PROBLEM STATEMENT – In the records below, find the line with "DIGITS pin DIO: A8 -> B15" and repeat exactly every line from it through the line with "TOF1: VL6180X -> VL53L0X". Pictures stay out.

##### MATERIAL FOR THIS EXERCISE #####

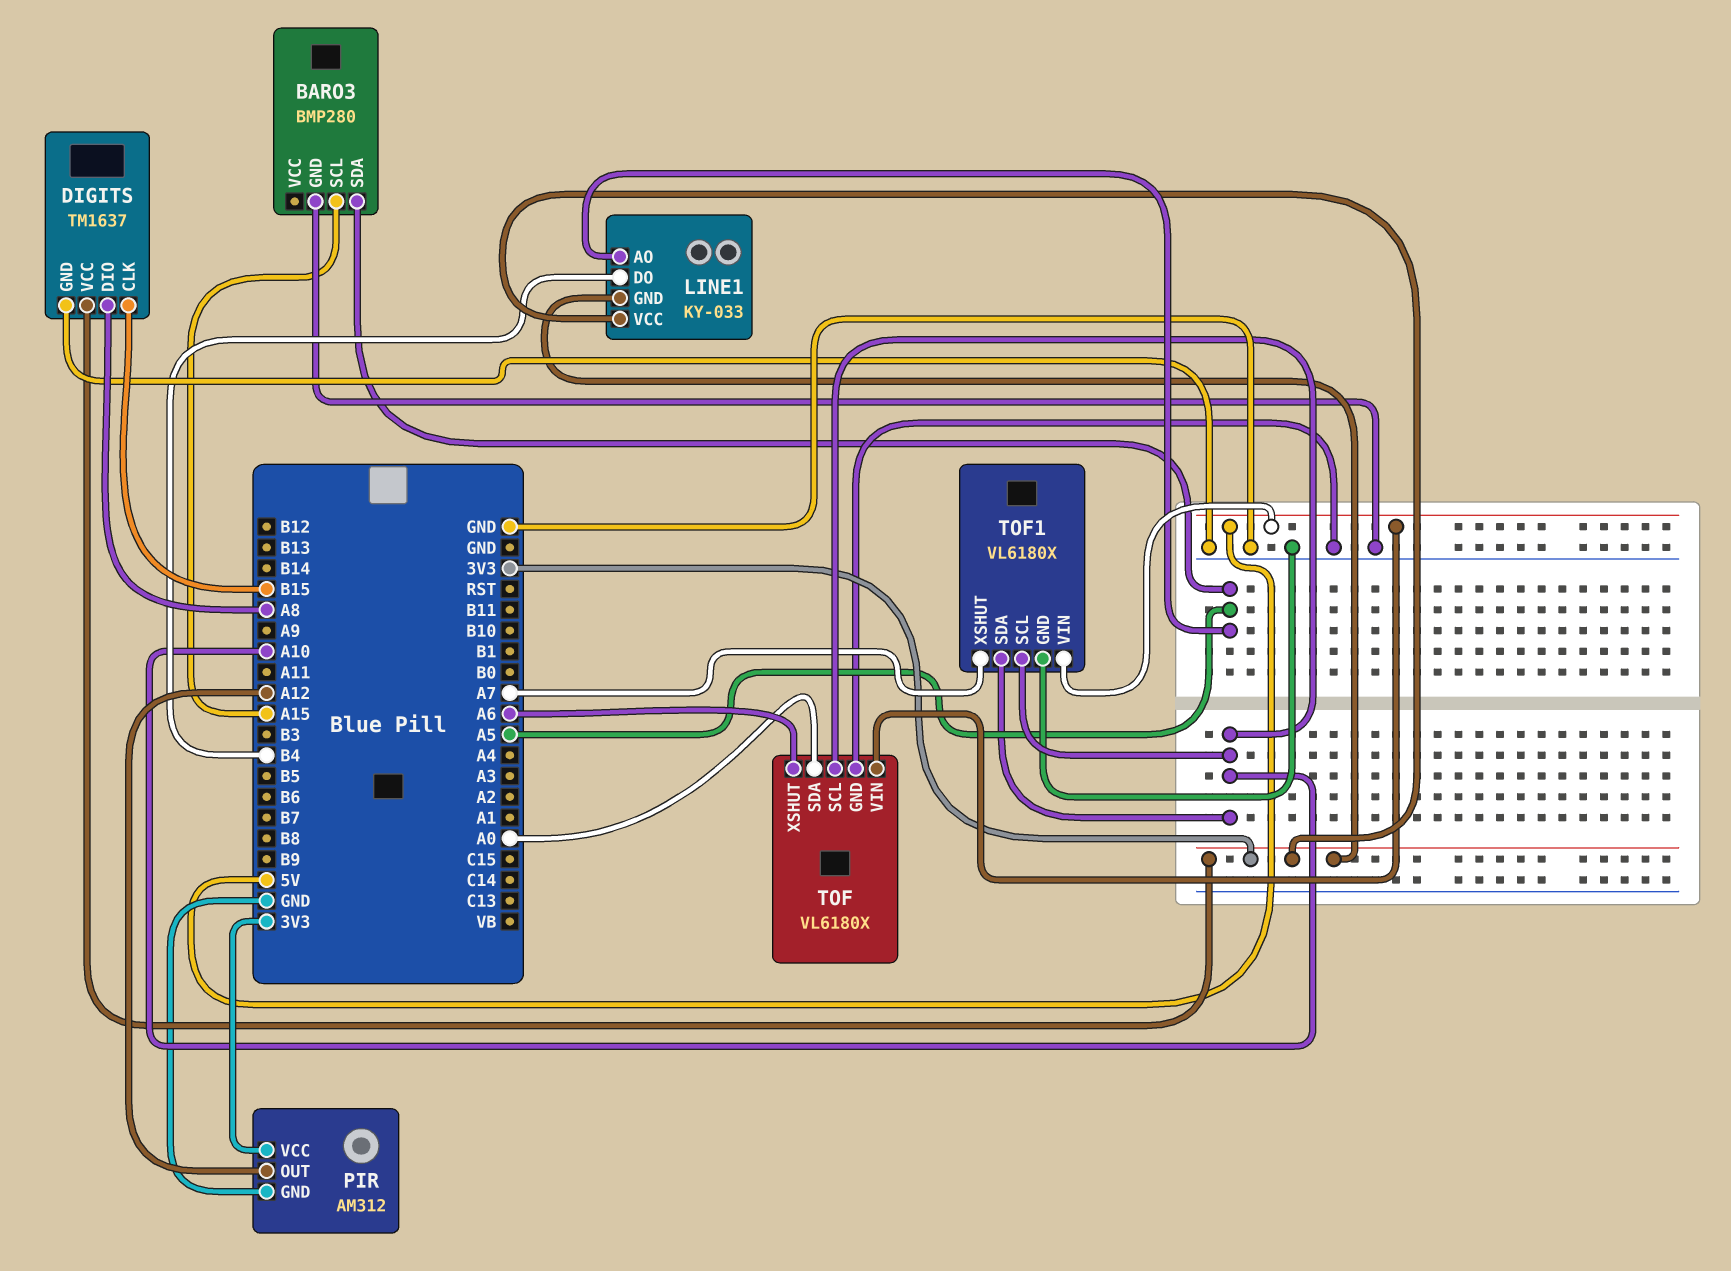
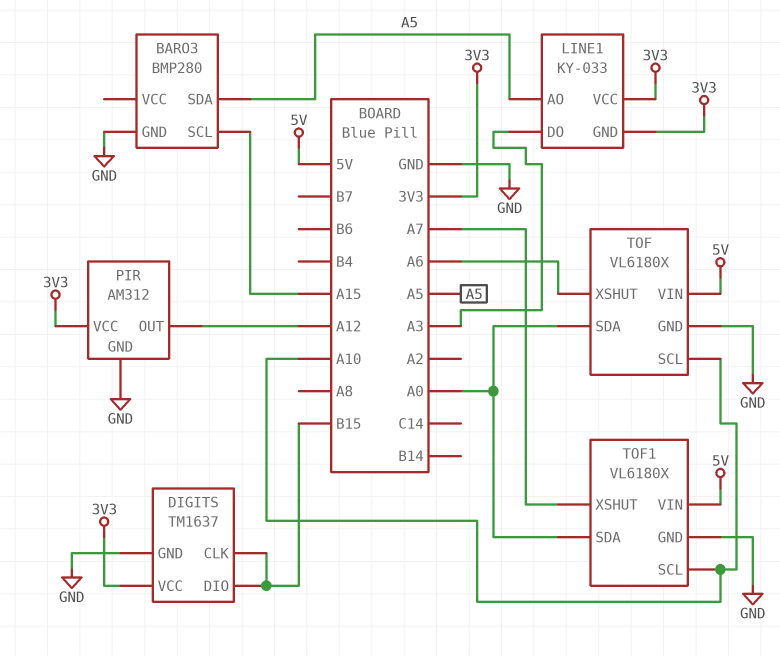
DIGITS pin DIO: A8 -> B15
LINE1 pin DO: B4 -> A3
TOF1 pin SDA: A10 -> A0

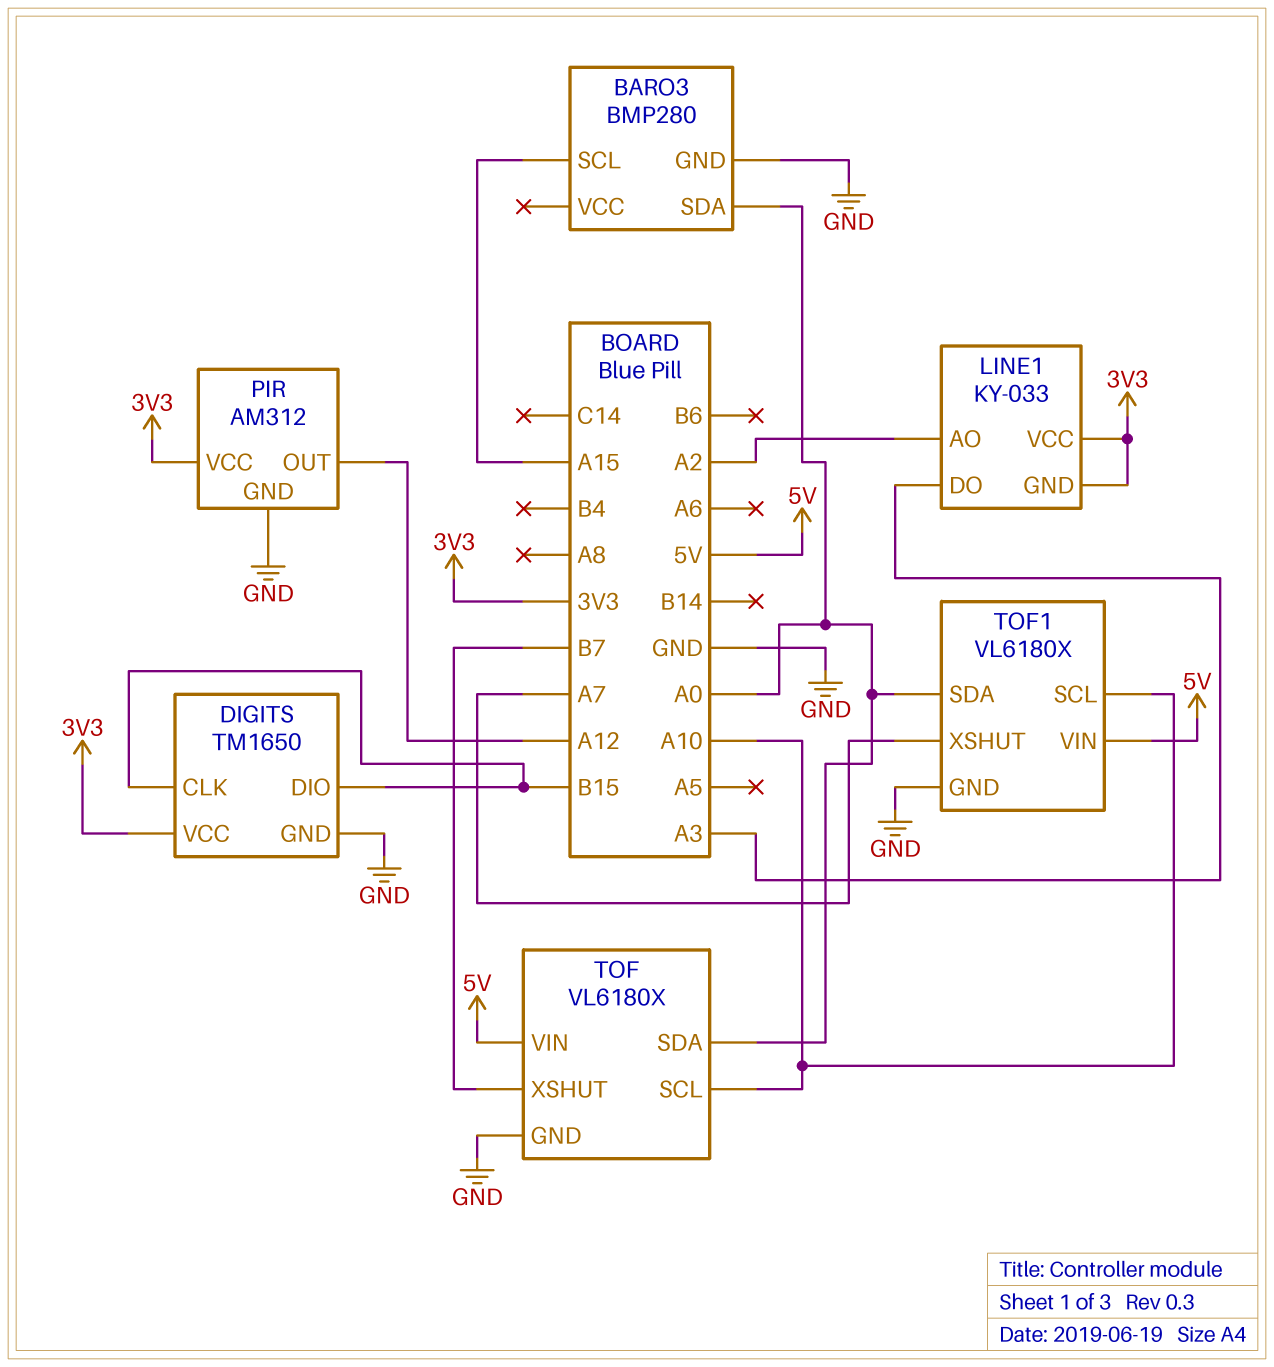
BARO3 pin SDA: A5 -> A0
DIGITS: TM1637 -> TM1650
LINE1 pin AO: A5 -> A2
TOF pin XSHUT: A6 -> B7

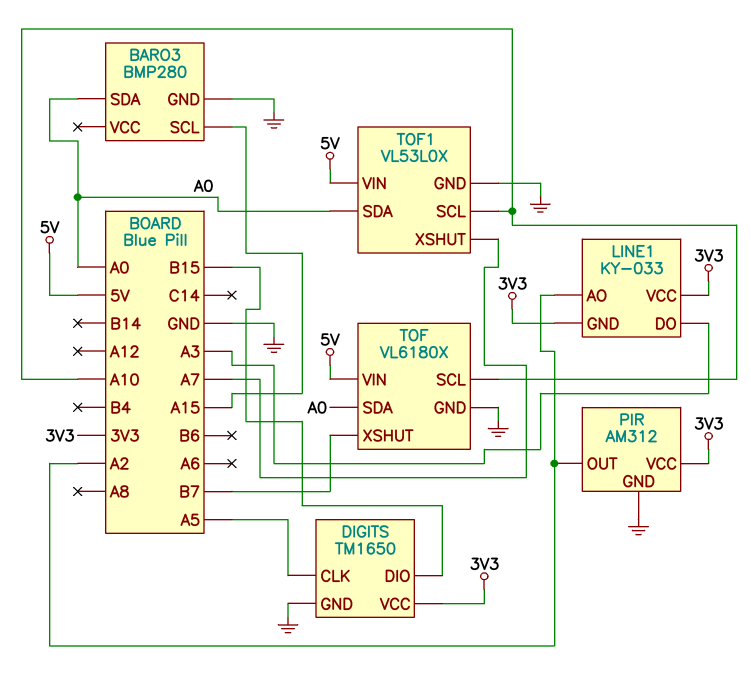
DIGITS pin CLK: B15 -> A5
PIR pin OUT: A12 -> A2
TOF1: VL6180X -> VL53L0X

#####
##### MATERIAL FOR THIS EXERCISE #####

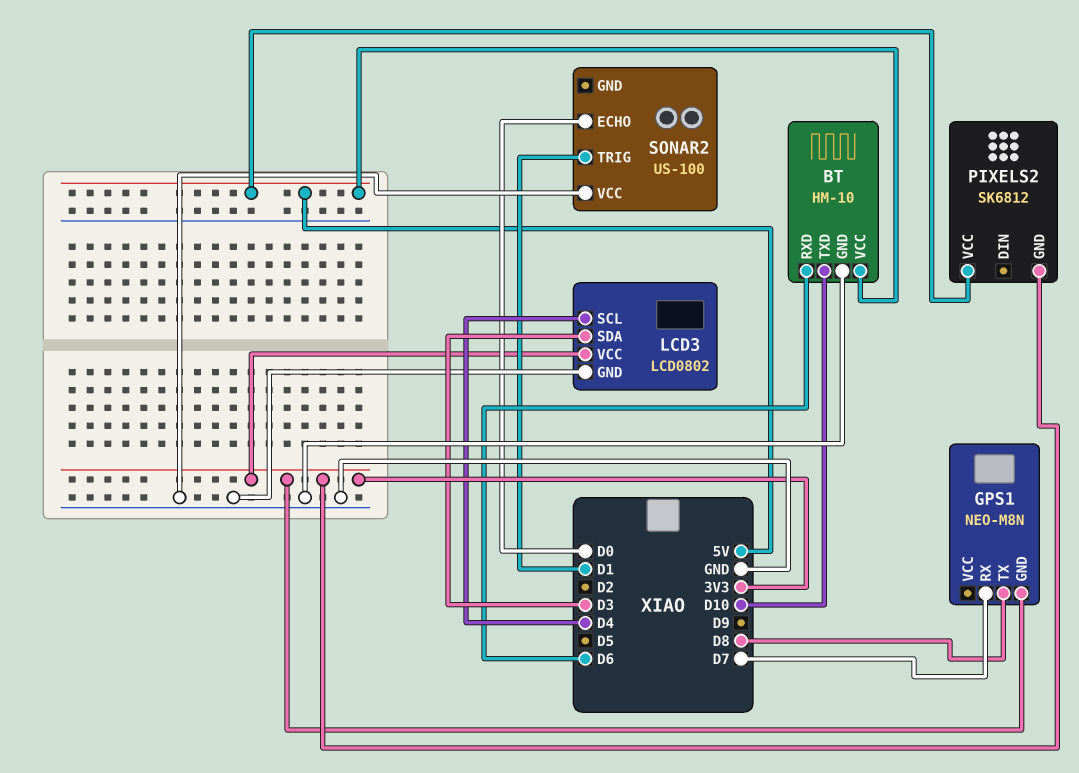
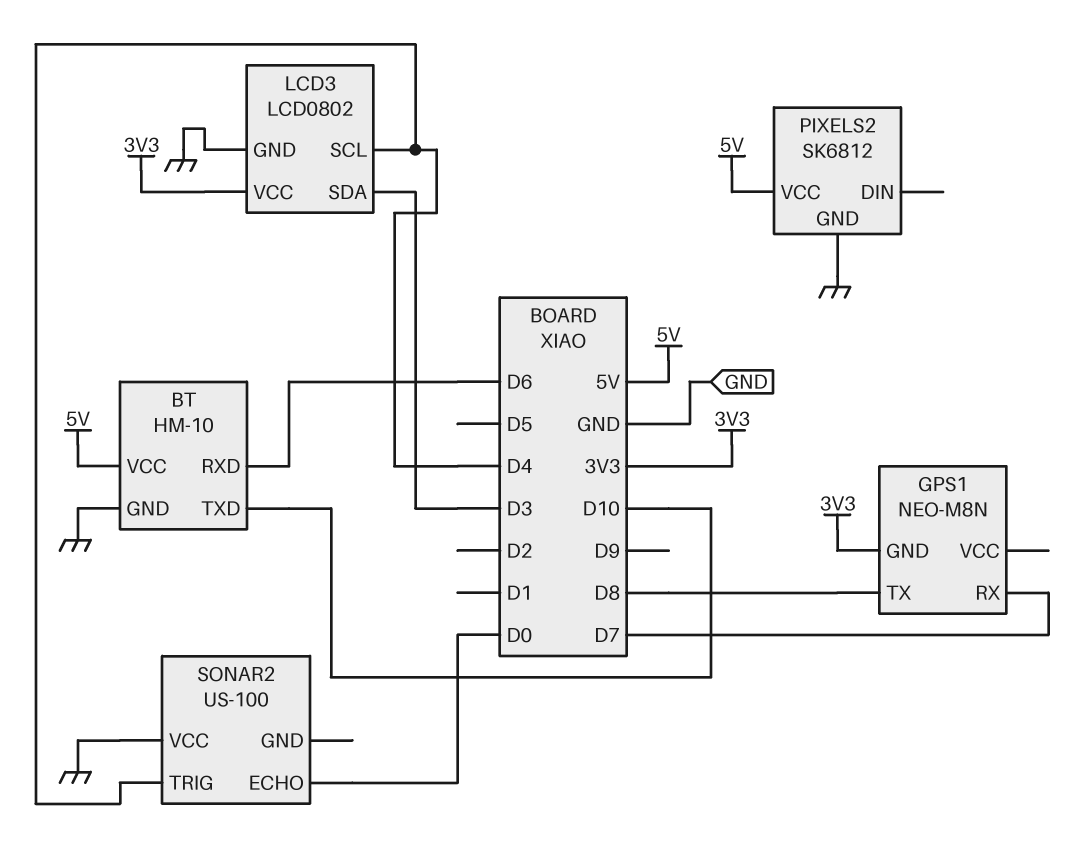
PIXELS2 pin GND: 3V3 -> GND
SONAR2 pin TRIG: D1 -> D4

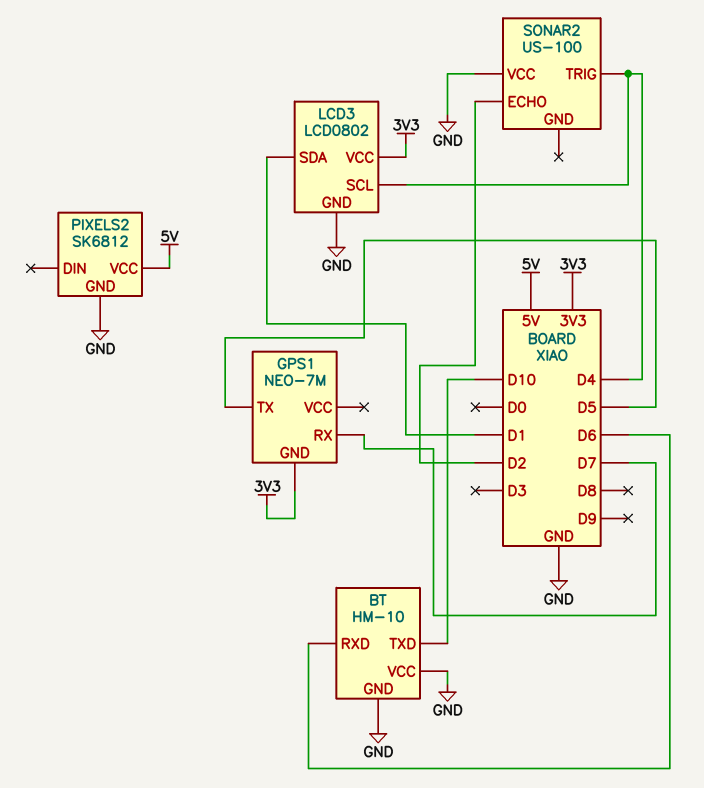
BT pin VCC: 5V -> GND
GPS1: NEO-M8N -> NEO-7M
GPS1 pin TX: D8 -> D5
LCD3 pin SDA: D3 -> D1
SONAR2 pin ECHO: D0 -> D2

#####
##### MATERIAL FOR THIS EXERCISE #####

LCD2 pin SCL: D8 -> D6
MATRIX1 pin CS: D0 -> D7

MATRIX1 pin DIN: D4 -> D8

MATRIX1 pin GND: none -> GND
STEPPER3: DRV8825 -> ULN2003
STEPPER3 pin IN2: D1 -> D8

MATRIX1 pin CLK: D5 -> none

#####

RESULT OF THE EXERCISE –
DIGITS pin DIO: A8 -> B15
LINE1 pin DO: B4 -> A3
TOF1 pin SDA: A10 -> A0

BARO3 pin SDA: A5 -> A0
DIGITS: TM1637 -> TM1650
LINE1 pin AO: A5 -> A2
TOF pin XSHUT: A6 -> B7

DIGITS pin CLK: B15 -> A5
PIR pin OUT: A12 -> A2
TOF1: VL6180X -> VL53L0X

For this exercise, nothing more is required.